BRIEF
Give back a single number: the count of lines in the data that contain the string "button".

--- GIVEN ENTRIES ---

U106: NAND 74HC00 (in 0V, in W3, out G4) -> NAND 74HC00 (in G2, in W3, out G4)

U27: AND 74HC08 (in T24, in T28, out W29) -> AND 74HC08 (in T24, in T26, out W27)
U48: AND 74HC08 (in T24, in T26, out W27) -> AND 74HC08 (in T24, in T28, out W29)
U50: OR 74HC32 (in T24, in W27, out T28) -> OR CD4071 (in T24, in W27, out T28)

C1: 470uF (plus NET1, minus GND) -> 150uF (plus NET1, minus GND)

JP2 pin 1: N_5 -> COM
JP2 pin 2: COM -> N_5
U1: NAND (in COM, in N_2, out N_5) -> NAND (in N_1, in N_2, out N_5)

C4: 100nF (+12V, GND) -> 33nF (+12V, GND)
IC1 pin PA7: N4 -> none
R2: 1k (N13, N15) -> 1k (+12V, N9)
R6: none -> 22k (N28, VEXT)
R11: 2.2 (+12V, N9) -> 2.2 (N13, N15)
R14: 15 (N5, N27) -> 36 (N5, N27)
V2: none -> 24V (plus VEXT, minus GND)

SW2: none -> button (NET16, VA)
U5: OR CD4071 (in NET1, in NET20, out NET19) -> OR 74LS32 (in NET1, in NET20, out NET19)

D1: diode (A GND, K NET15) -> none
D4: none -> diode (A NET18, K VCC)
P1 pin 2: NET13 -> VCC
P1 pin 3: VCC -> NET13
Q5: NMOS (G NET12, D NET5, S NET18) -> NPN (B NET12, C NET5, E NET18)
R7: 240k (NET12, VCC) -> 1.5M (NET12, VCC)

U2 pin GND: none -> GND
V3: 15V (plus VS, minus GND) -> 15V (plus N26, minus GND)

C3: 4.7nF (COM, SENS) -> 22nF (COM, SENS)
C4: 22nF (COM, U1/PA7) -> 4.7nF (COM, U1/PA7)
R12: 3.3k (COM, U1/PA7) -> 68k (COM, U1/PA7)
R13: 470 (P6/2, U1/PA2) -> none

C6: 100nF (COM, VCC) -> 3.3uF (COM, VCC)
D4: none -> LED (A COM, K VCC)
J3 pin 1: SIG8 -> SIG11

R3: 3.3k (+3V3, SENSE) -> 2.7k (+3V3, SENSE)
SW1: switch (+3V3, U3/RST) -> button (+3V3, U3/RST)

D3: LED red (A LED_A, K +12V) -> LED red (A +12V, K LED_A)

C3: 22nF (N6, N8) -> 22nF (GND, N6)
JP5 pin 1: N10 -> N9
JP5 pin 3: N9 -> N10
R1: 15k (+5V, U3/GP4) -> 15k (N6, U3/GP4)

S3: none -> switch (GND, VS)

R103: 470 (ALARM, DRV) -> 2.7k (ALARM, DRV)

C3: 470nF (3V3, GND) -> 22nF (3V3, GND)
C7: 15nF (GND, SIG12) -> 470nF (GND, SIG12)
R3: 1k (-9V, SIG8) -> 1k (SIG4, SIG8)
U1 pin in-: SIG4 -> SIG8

---

TASK RESULT
2